-------- Input for this task --------

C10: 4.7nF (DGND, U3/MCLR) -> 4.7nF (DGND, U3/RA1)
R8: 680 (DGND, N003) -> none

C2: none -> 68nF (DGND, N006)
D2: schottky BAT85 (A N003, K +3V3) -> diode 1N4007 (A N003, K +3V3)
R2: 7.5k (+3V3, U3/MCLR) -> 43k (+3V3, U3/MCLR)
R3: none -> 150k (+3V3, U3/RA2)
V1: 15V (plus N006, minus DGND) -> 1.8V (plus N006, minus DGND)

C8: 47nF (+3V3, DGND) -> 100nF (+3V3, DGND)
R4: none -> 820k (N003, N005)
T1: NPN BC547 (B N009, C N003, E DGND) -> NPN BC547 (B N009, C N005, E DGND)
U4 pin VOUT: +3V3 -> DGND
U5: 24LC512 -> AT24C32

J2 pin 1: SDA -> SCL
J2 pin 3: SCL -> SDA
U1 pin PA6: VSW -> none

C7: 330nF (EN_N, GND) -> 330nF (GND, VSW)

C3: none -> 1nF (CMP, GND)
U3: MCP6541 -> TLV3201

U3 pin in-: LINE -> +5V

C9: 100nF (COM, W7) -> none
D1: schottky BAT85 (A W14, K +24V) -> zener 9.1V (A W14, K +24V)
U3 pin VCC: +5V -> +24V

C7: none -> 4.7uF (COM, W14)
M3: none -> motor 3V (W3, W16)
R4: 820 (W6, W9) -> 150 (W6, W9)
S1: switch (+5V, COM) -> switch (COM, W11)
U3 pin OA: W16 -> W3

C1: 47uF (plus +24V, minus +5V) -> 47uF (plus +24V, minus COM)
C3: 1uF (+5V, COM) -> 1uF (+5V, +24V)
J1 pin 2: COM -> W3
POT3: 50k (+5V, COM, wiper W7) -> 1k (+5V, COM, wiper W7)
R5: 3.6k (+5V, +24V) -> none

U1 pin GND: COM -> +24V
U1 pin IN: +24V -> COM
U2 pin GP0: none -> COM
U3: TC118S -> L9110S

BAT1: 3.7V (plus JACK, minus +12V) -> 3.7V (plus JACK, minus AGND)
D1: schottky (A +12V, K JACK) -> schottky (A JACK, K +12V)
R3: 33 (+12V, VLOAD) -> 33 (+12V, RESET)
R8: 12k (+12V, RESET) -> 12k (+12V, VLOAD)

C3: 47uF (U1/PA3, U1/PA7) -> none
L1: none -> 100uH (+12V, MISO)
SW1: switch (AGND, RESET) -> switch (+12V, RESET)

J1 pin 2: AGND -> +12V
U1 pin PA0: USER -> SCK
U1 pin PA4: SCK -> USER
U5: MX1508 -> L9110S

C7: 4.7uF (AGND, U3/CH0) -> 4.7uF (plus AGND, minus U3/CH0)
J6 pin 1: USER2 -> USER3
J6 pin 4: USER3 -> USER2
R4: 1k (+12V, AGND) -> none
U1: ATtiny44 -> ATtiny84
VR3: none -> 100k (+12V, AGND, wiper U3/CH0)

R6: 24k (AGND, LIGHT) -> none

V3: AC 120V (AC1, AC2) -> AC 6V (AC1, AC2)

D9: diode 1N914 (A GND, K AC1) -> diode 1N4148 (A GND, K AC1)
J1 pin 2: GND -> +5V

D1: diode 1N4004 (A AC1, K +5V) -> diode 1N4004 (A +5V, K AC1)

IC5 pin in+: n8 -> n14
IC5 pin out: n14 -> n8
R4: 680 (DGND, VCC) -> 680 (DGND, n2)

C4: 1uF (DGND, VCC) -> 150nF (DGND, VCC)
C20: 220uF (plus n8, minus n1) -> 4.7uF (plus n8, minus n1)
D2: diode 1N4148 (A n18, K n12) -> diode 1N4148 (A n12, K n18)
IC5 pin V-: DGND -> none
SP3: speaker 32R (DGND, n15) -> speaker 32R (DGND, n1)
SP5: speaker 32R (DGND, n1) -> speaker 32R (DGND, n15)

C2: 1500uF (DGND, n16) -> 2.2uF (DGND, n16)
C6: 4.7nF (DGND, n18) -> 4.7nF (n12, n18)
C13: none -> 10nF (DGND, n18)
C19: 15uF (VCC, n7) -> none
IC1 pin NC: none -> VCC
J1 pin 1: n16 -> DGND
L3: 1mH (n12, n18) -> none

--------

What to work on –
Show every line in the entries where the string "switch" occurs.

Exercise result –
S1: switch (+5V, COM) -> switch (COM, W11)
SW1: switch (AGND, RESET) -> switch (+12V, RESET)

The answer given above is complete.